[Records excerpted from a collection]
◇ ◇ ◇ ◇ ◇ ◇ ◇

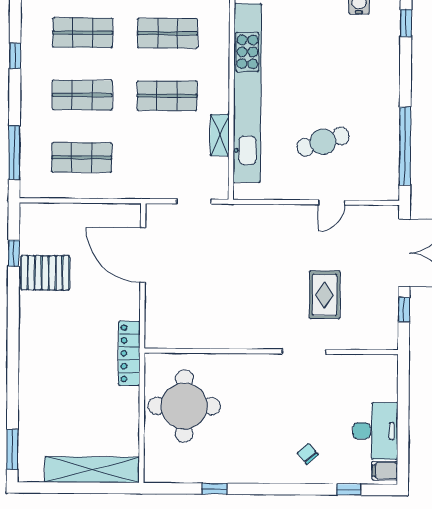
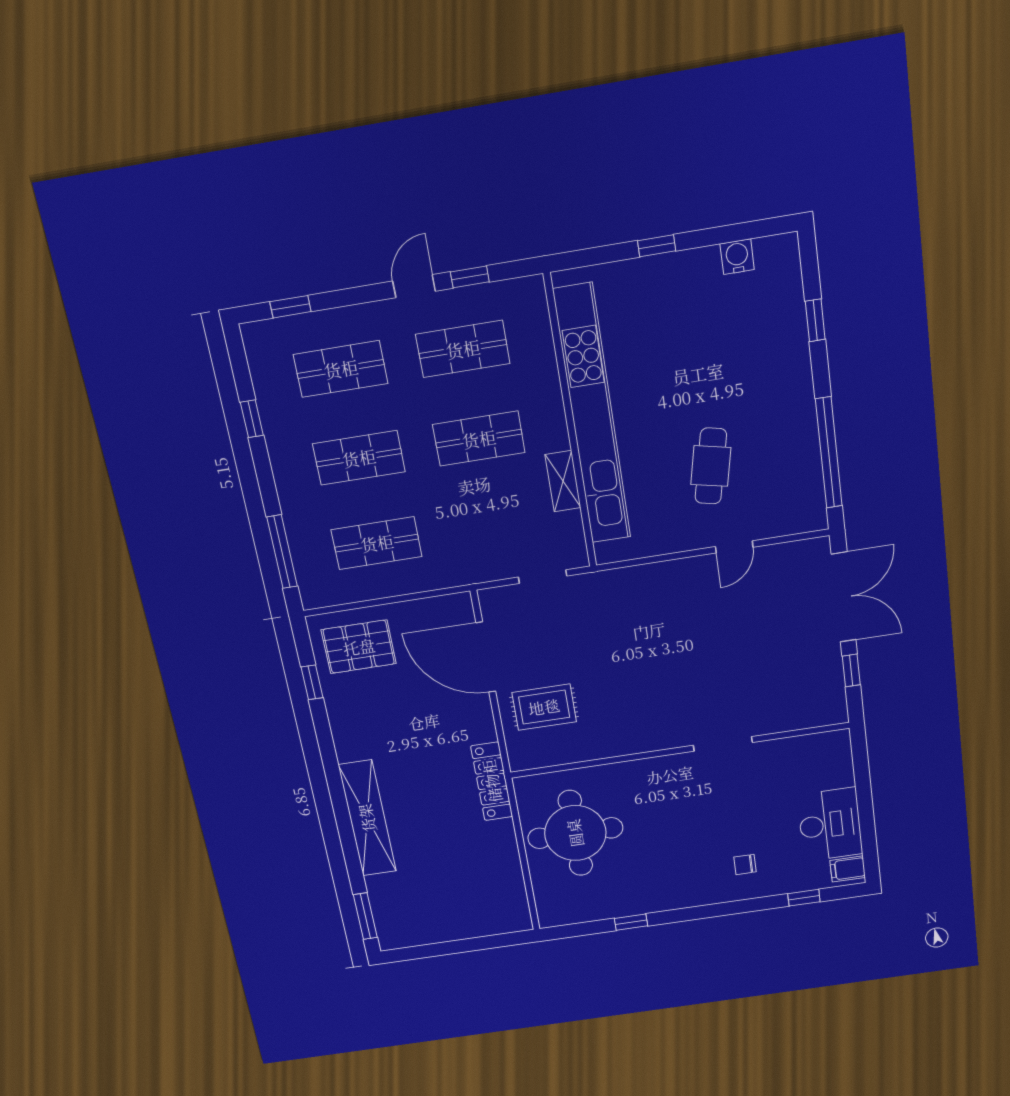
window: (406, 23) -> (815, 320), moved
cafe table: (323, 142) -> (711, 466), turned -60
pallet: (45, 273) -> (359, 647), moved
rug: (325, 295) -> (544, 707), moved, turned 90
chair: (308, 454) -> (745, 864), turned -49
shelving: (92, 470) -> (367, 818), moved, turned 90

◇ ◇ ◇ ◇ ◇ ◇ ◇

■ **EXERCISE OBJECTIVE**
Your answer should hold exactly the lines from the one containing "pallet: (45, 273) -> (359, 647), moved" through the end of the entries above, and nothing else.

■ **SOLUTION TO THIS PROBLEM**
pallet: (45, 273) -> (359, 647), moved
rug: (325, 295) -> (544, 707), moved, turned 90
chair: (308, 454) -> (745, 864), turned -49
shelving: (92, 470) -> (367, 818), moved, turned 90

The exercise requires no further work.